--- Records supplied ---

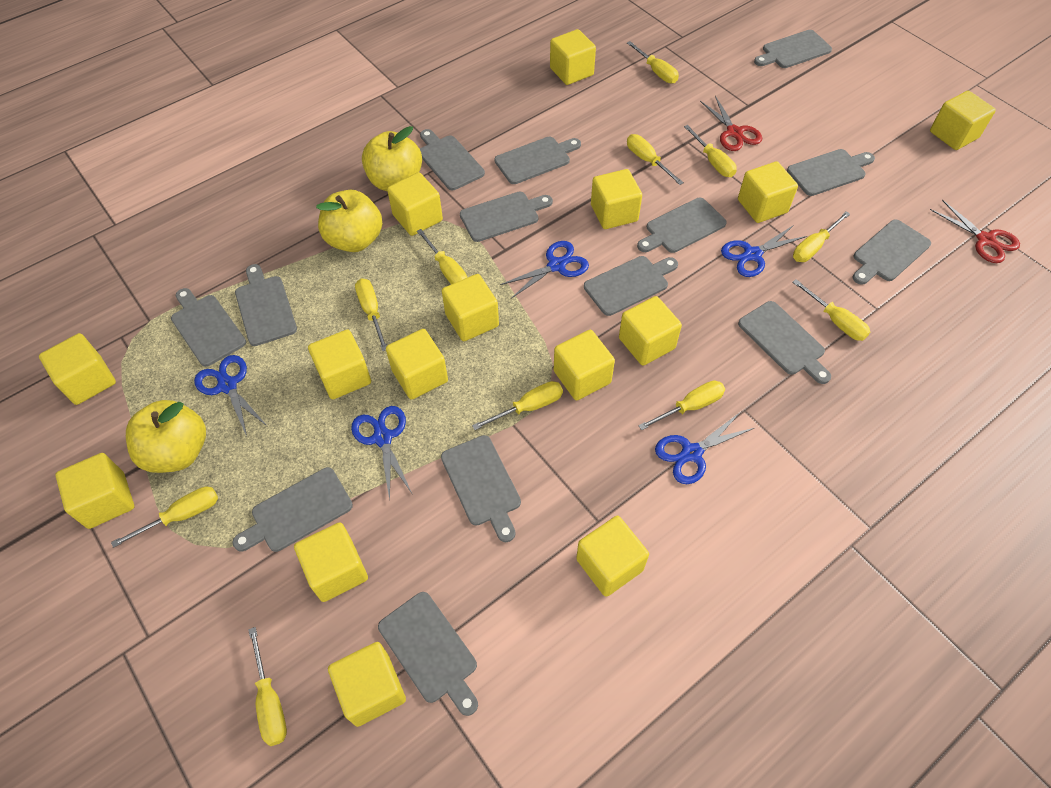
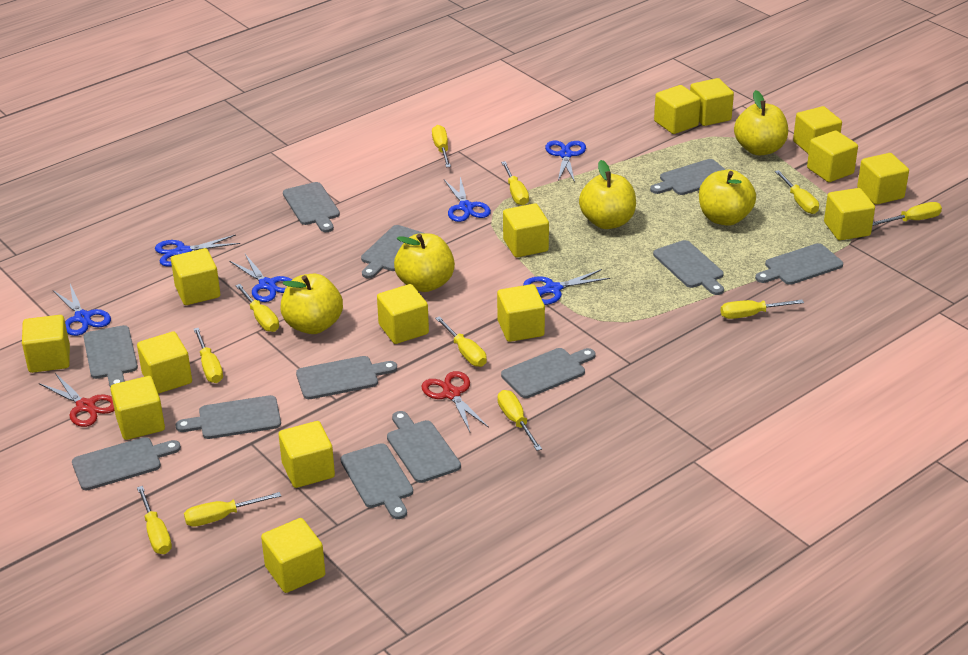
blue scissors: 5 -> 6
grey cutting board: 14 -> 12
yellow apple: 3 -> 5

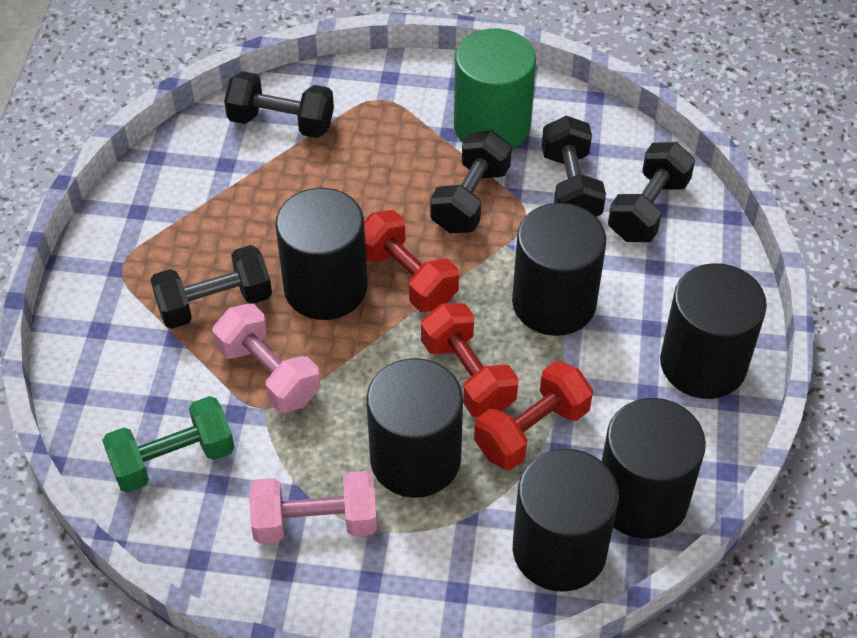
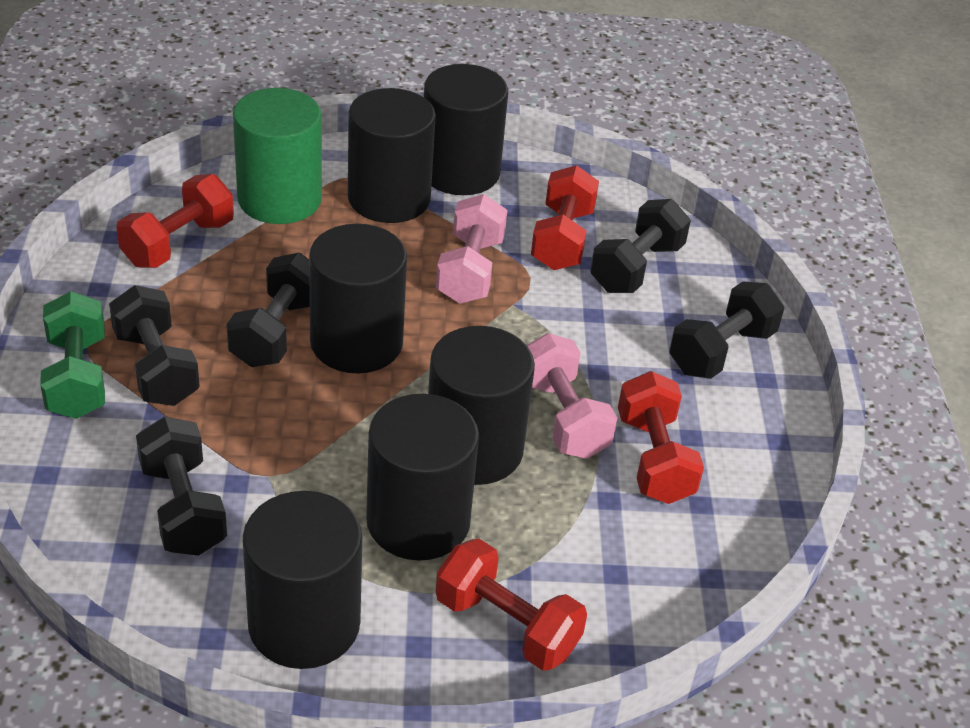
red dumbbell: 3 -> 4

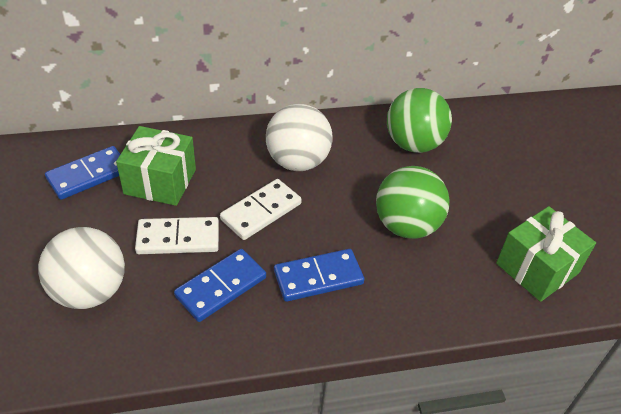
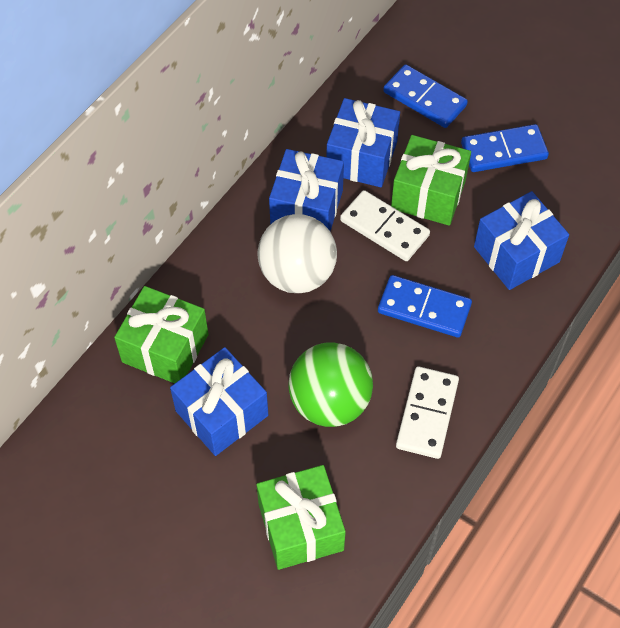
blue gift: 0 -> 4
green ball: 2 -> 1
green gift: 2 -> 3
white ball: 2 -> 1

---

■ **Prompt**
What is needed is an exact copy of the lines from the one containing "yellow apple: 3 -> 5" through the last line of the records, with every picture left out.

■ **Task response**
yellow apple: 3 -> 5

red dumbbell: 3 -> 4

blue gift: 0 -> 4
green ball: 2 -> 1
green gift: 2 -> 3
white ball: 2 -> 1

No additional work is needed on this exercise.